• **Data provided**:
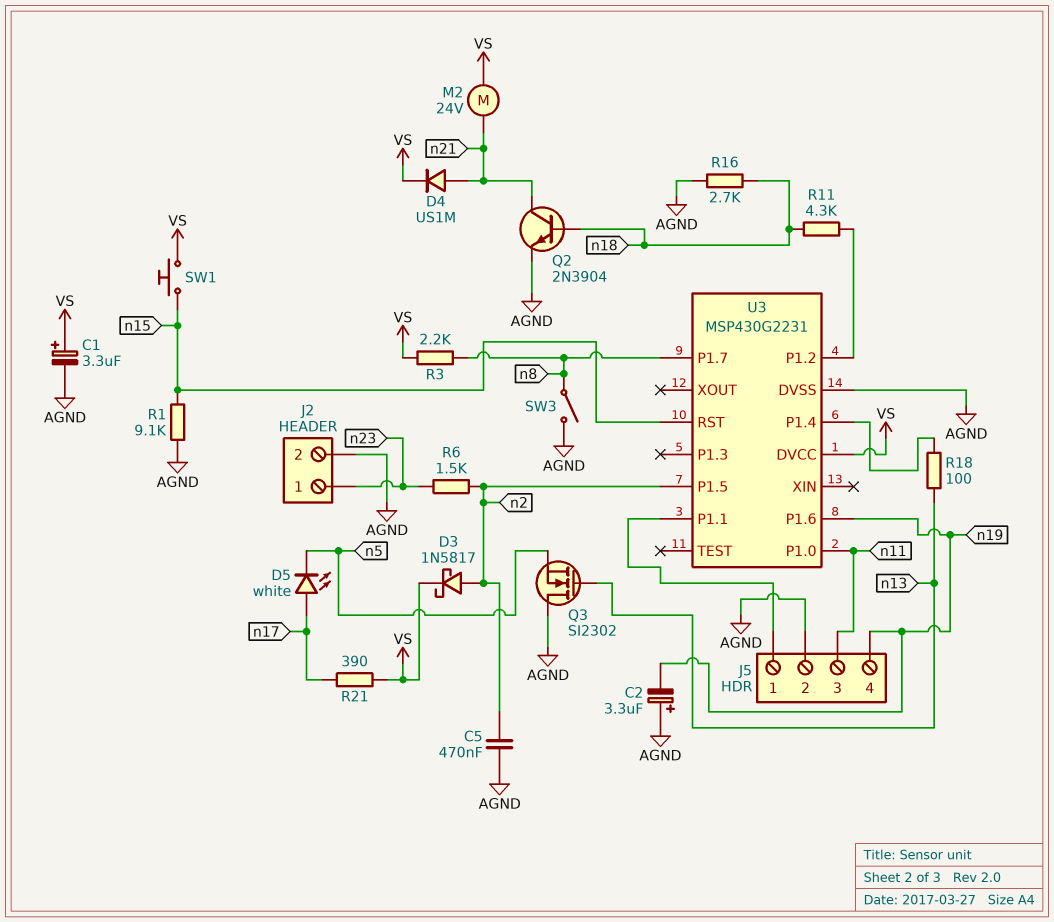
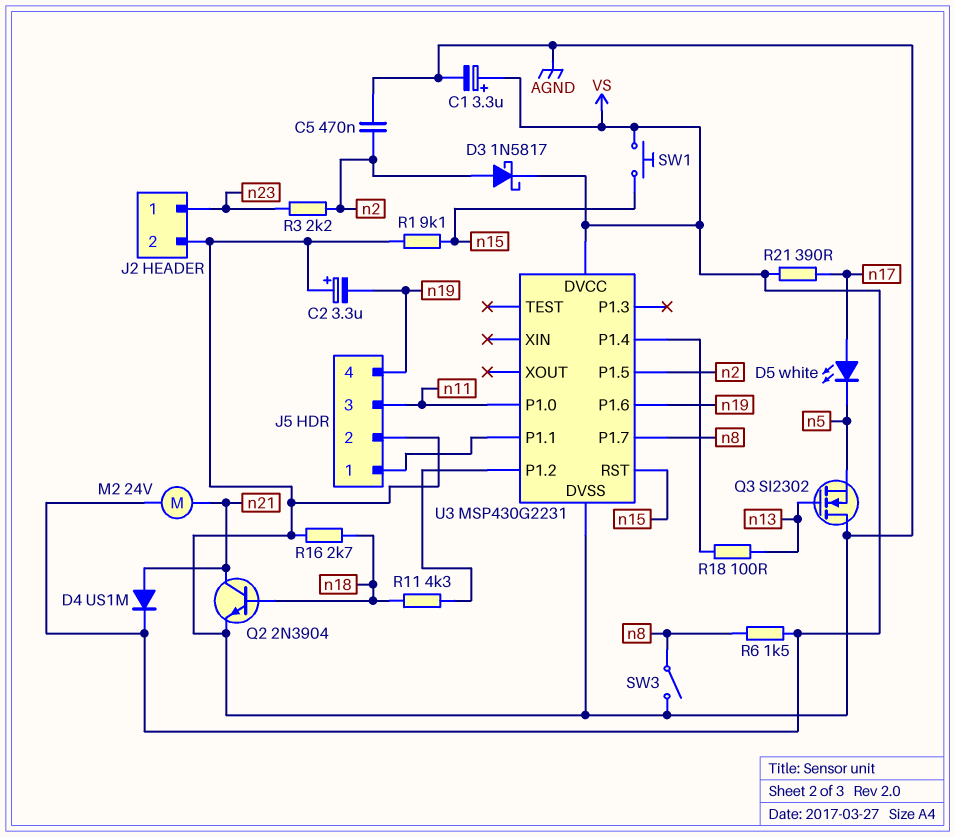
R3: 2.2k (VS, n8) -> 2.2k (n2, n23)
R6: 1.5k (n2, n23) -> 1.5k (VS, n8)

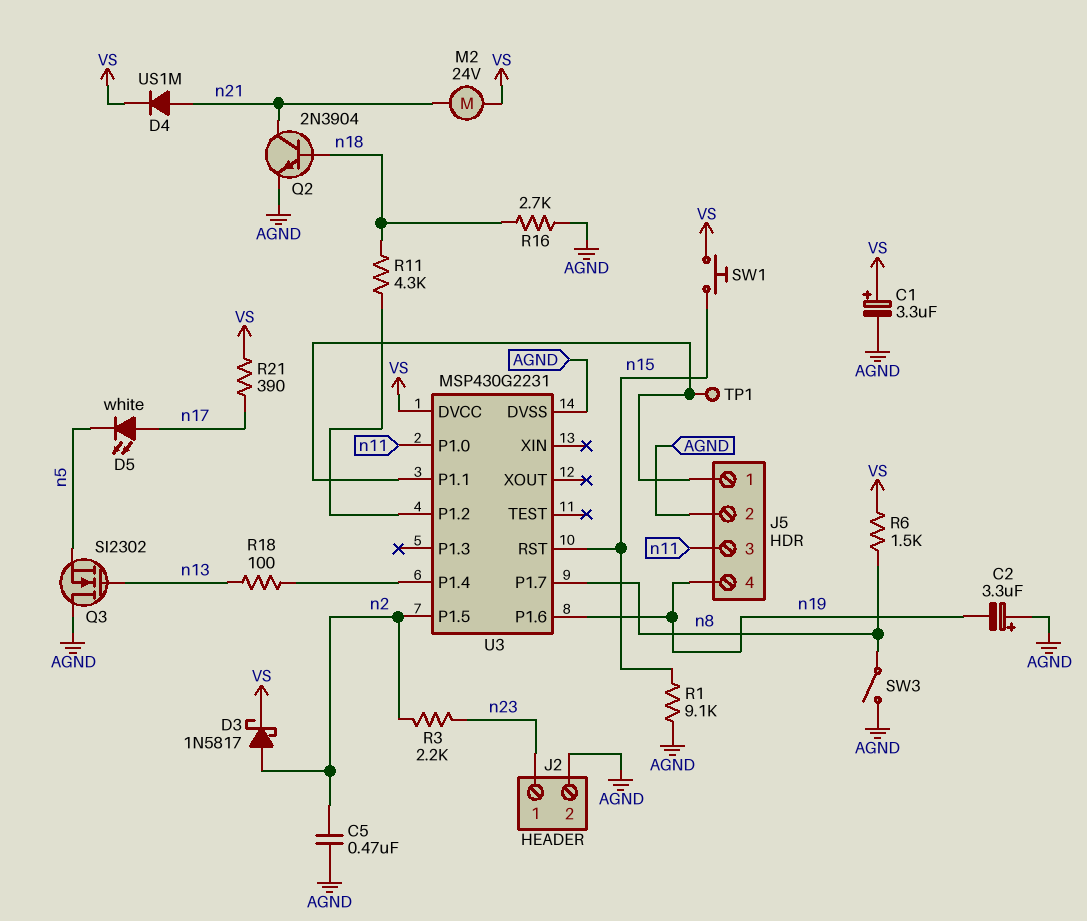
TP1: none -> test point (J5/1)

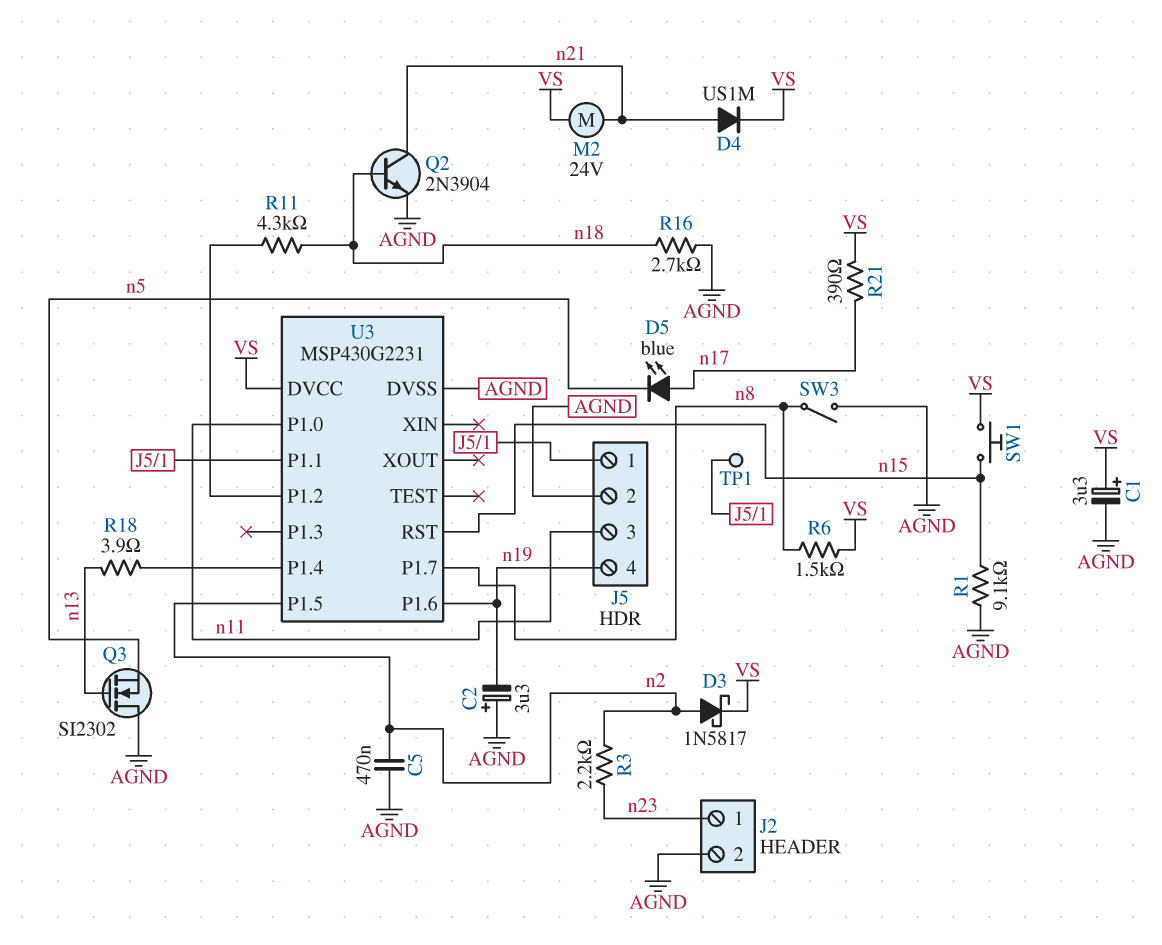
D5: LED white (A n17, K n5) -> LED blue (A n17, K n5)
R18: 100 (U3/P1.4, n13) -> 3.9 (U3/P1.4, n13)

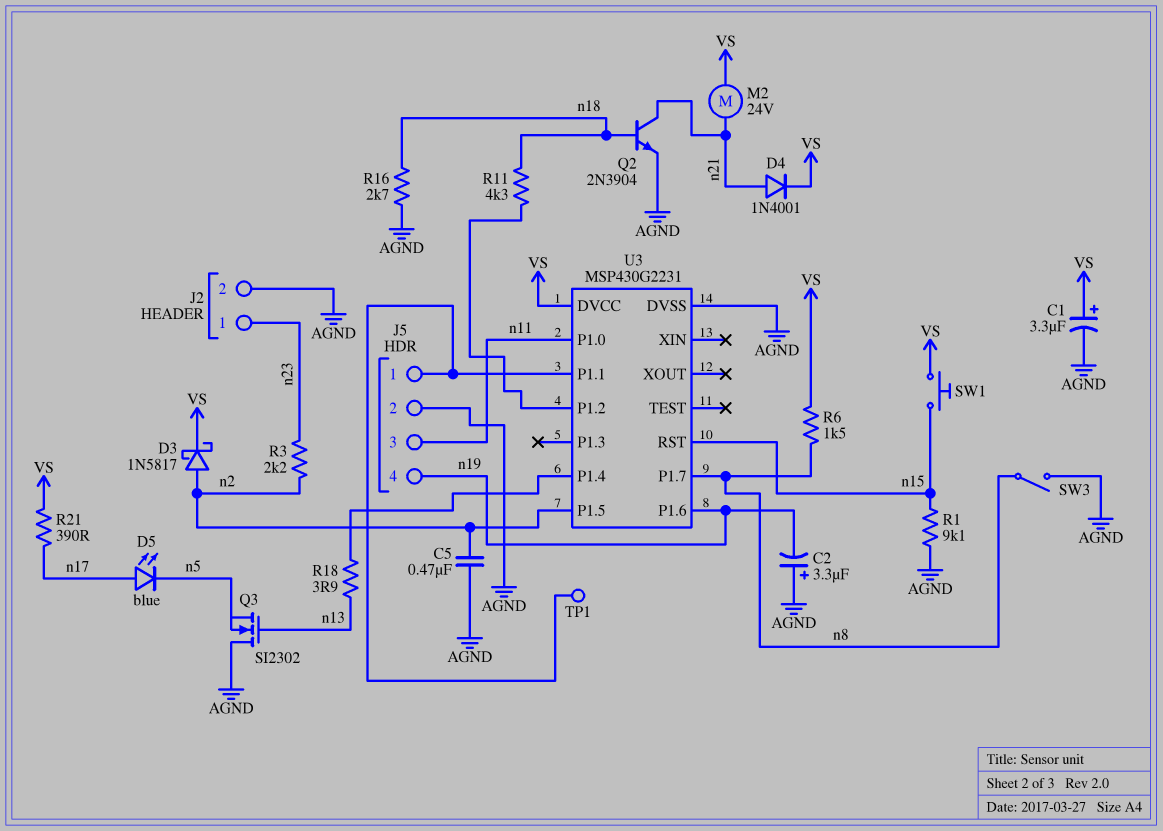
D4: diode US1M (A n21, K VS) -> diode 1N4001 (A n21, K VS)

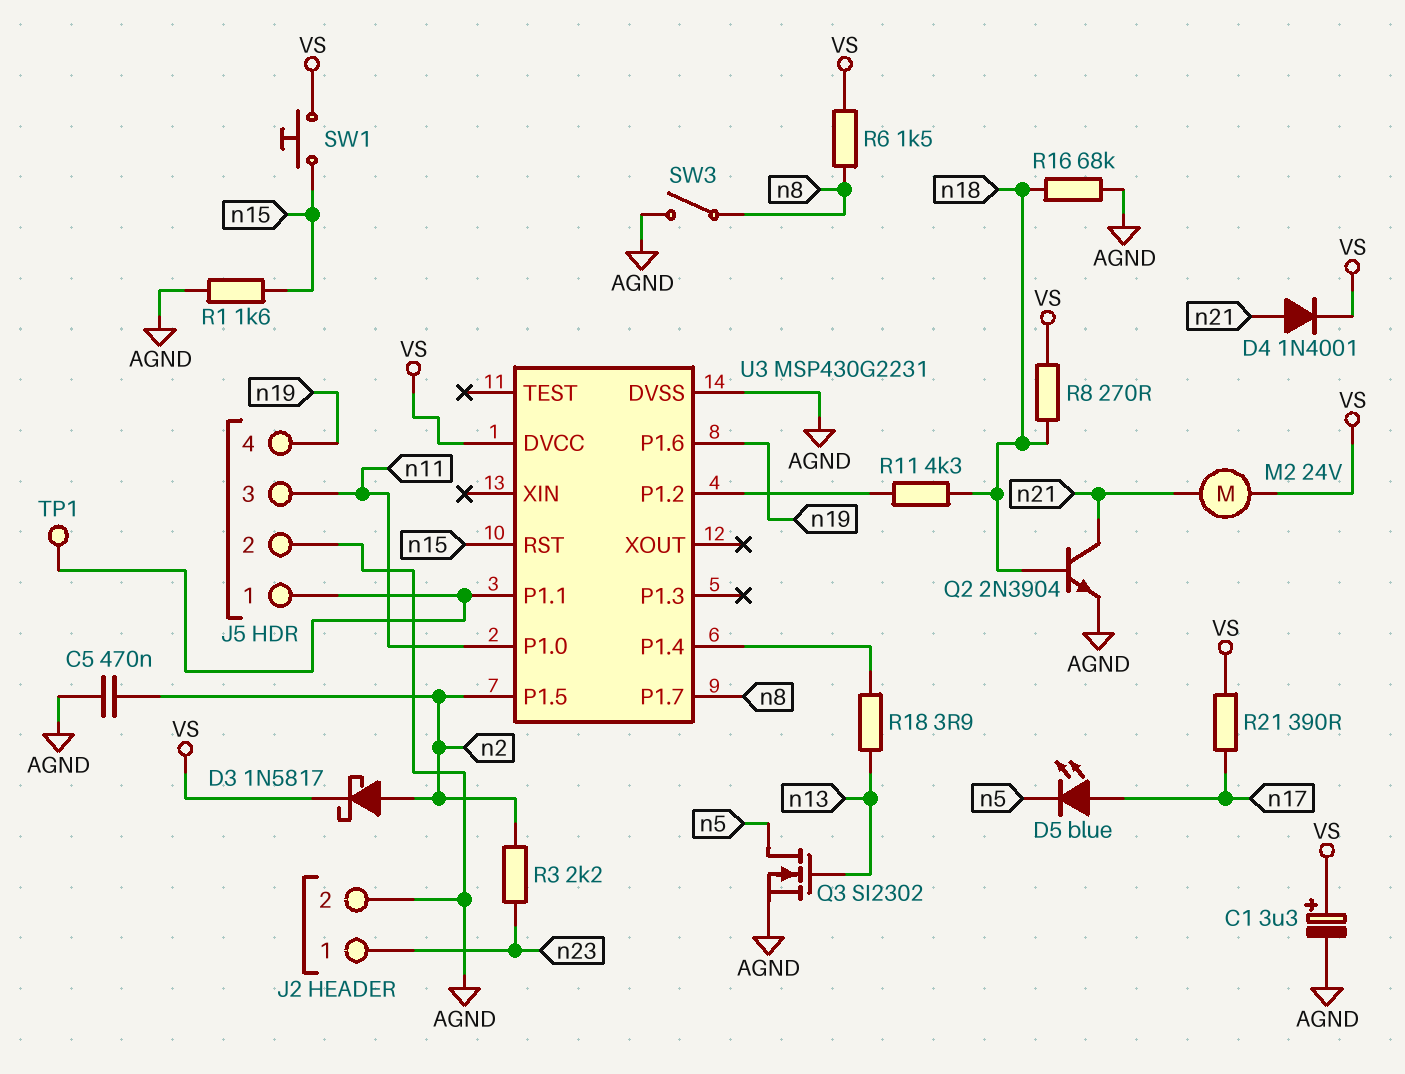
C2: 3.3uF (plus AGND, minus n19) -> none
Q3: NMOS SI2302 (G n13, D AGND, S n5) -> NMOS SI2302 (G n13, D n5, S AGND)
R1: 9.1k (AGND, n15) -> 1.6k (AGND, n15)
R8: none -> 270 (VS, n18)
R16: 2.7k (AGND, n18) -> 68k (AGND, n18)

• **Requirement**:
Transcribe exactly the lines that run from the first line of the records above through the line with "C2: 3.3uF (plus AGND, minus n19) -> none", and include both of those lines; pictures stay out.

• **Solved exercise**:
R3: 2.2k (VS, n8) -> 2.2k (n2, n23)
R6: 1.5k (n2, n23) -> 1.5k (VS, n8)

TP1: none -> test point (J5/1)

D5: LED white (A n17, K n5) -> LED blue (A n17, K n5)
R18: 100 (U3/P1.4, n13) -> 3.9 (U3/P1.4, n13)

D4: diode US1M (A n21, K VS) -> diode 1N4001 (A n21, K VS)

C2: 3.3uF (plus AGND, minus n19) -> none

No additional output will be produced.